Data to use:
*** Block opens ***
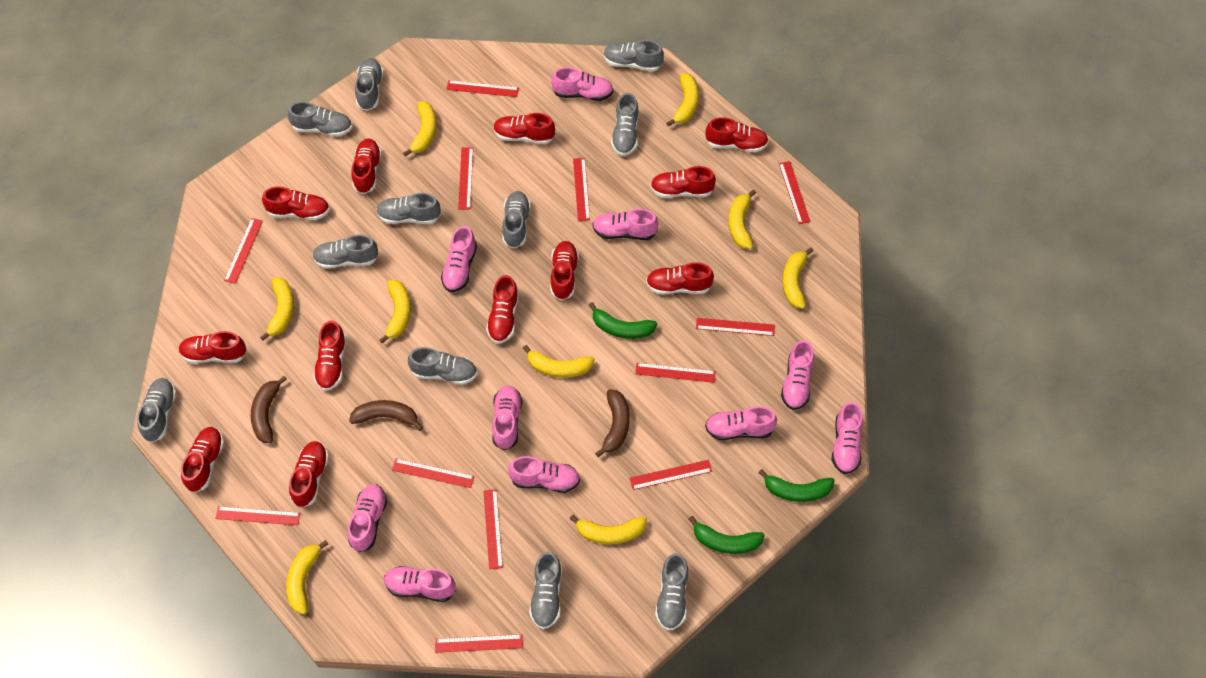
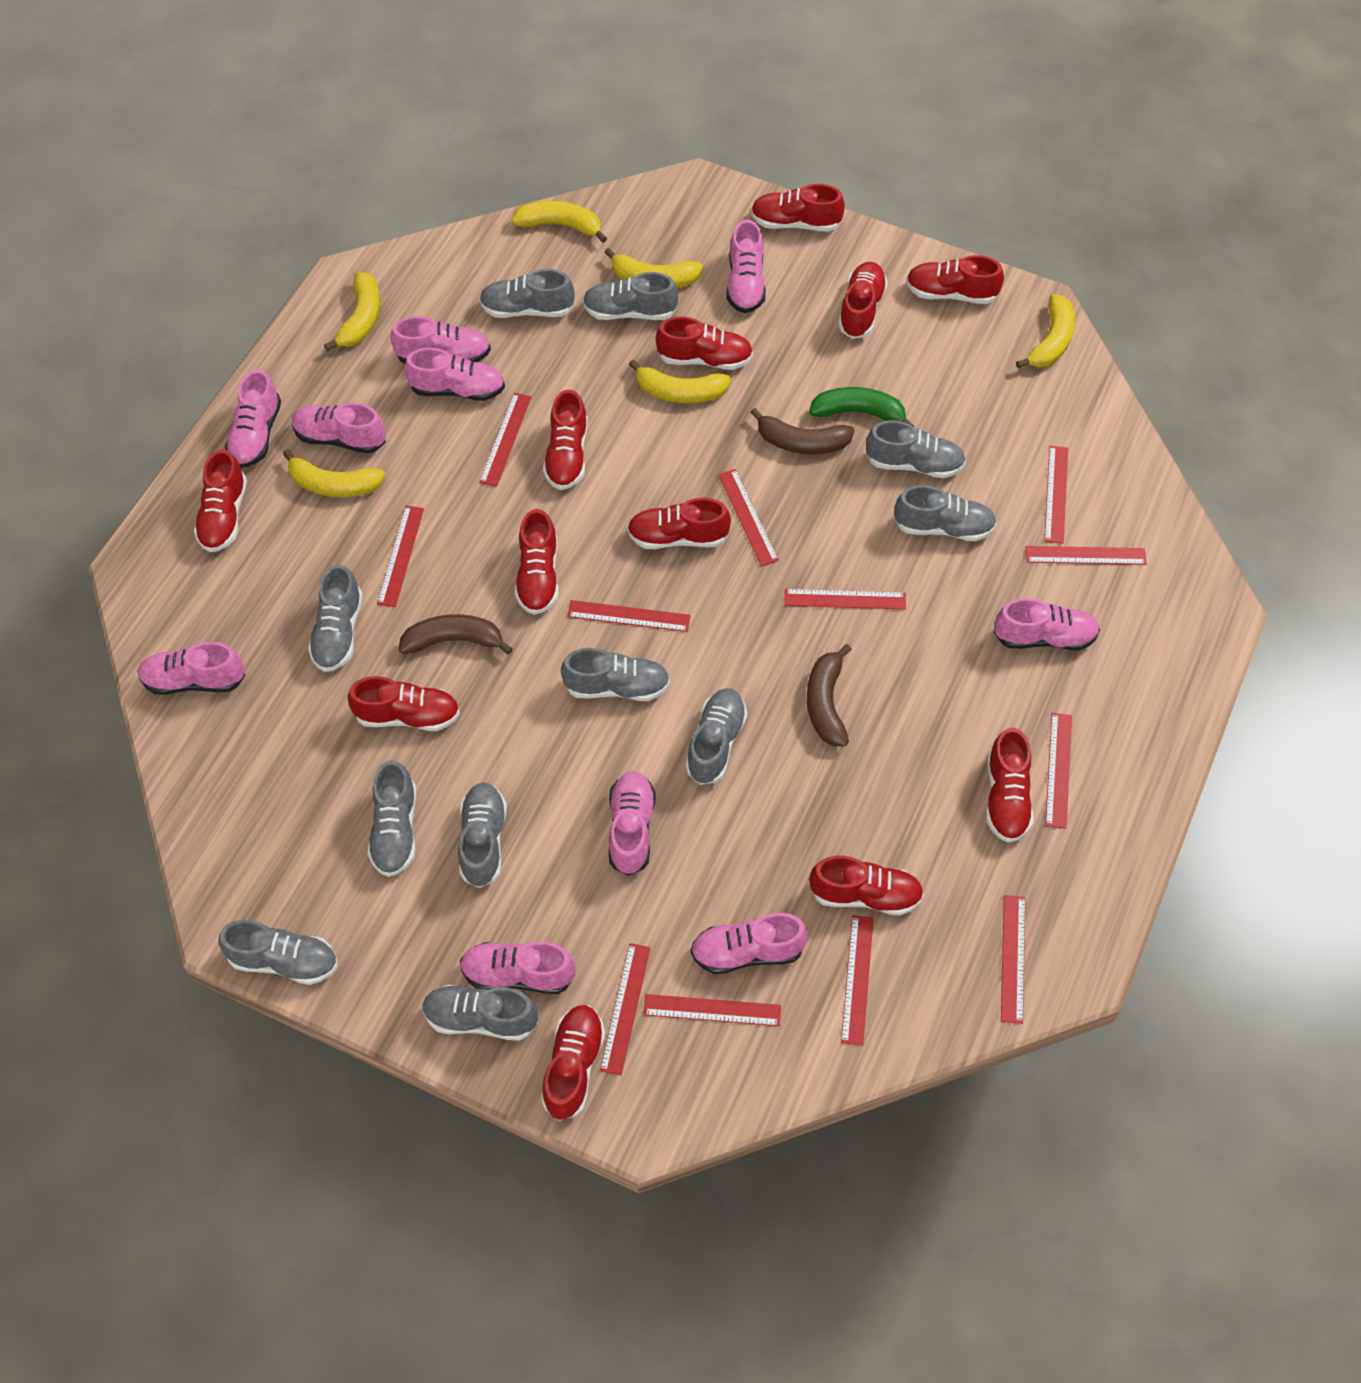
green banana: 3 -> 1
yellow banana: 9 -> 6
*** Block closes ***
*** Block opens ***
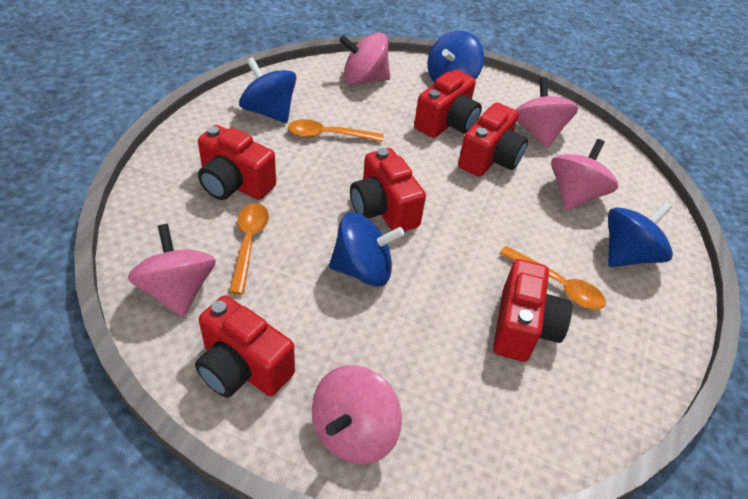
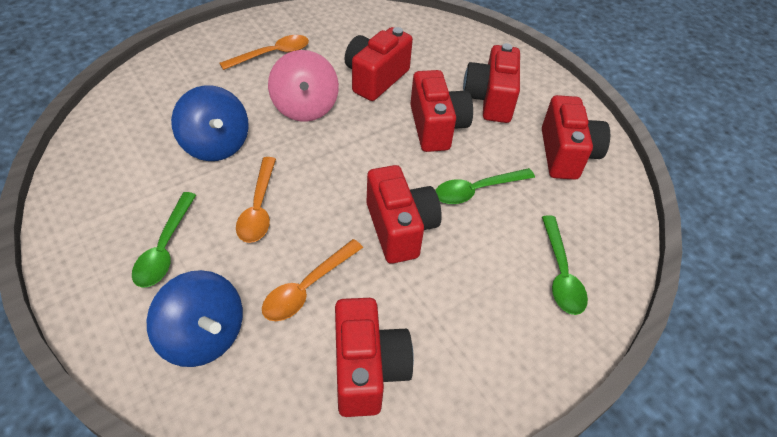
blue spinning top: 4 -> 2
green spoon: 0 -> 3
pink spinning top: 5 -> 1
*** Block closes ***
Task item:
Gather each line in these records that contains the string "spinning".

Response below:
blue spinning top: 4 -> 2
pink spinning top: 5 -> 1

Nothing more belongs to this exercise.